## Your objective
Write out the records once more, exactly as given.

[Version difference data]
=-=-=-=-=
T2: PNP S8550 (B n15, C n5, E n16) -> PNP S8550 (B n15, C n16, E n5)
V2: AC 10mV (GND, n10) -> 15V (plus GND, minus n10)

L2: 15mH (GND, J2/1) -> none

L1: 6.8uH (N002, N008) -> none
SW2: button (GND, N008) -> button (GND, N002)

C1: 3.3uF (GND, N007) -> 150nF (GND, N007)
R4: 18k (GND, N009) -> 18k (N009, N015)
=-=-=-=-=
## Task answer
T2: PNP S8550 (B n15, C n5, E n16) -> PNP S8550 (B n15, C n16, E n5)
V2: AC 10mV (GND, n10) -> 15V (plus GND, minus n10)

L2: 15mH (GND, J2/1) -> none

L1: 6.8uH (N002, N008) -> none
SW2: button (GND, N008) -> button (GND, N002)

C1: 3.3uF (GND, N007) -> 150nF (GND, N007)
R4: 18k (GND, N009) -> 18k (N009, N015)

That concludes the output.